## What to do
Return the full listing, so that each line matches the original exactly.

## Given material
== Segment start ==

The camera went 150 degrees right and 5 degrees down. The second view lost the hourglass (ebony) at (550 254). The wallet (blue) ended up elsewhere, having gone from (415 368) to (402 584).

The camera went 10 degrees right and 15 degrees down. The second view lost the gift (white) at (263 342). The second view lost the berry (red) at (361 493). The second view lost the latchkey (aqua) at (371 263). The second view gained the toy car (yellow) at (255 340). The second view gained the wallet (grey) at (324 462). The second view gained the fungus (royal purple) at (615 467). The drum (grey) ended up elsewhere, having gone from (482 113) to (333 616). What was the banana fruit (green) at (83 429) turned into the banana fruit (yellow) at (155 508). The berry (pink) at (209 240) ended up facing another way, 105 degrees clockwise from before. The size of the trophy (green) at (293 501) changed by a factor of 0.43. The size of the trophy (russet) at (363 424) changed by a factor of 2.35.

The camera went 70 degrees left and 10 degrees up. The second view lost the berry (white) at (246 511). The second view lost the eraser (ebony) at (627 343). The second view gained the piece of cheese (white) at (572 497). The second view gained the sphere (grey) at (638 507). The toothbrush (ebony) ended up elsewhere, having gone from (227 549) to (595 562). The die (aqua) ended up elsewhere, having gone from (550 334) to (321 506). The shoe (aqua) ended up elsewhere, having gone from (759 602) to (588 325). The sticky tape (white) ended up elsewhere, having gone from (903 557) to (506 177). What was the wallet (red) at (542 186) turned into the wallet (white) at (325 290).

== Segment end ==

## Solved exercise
The camera went 150 degrees right and 5 degrees down. The second view lost the hourglass (ebony) at (550 254). The wallet (blue) ended up elsewhere, having gone from (415 368) to (402 584).

The camera went 10 degrees right and 15 degrees down. The second view lost the gift (white) at (263 342). The second view lost the berry (red) at (361 493). The second view lost the latchkey (aqua) at (371 263). The second view gained the toy car (yellow) at (255 340). The second view gained the wallet (grey) at (324 462). The second view gained the fungus (royal purple) at (615 467). The drum (grey) ended up elsewhere, having gone from (482 113) to (333 616). What was the banana fruit (green) at (83 429) turned into the banana fruit (yellow) at (155 508). The berry (pink) at (209 240) ended up facing another way, 105 degrees clockwise from before. The size of the trophy (green) at (293 501) changed by a factor of 0.43. The size of the trophy (russet) at (363 424) changed by a factor of 2.35.

The camera went 70 degrees left and 10 degrees up. The second view lost the berry (white) at (246 511). The second view lost the eraser (ebony) at (627 343). The second view gained the piece of cheese (white) at (572 497). The second view gained the sphere (grey) at (638 507). The toothbrush (ebony) ended up elsewhere, having gone from (227 549) to (595 562). The die (aqua) ended up elsewhere, having gone from (550 334) to (321 506). The shoe (aqua) ended up elsewhere, having gone from (759 602) to (588 325). The sticky tape (white) ended up elsewhere, having gone from (903 557) to (506 177). What was the wallet (red) at (542 186) turned into the wallet (white) at (325 290).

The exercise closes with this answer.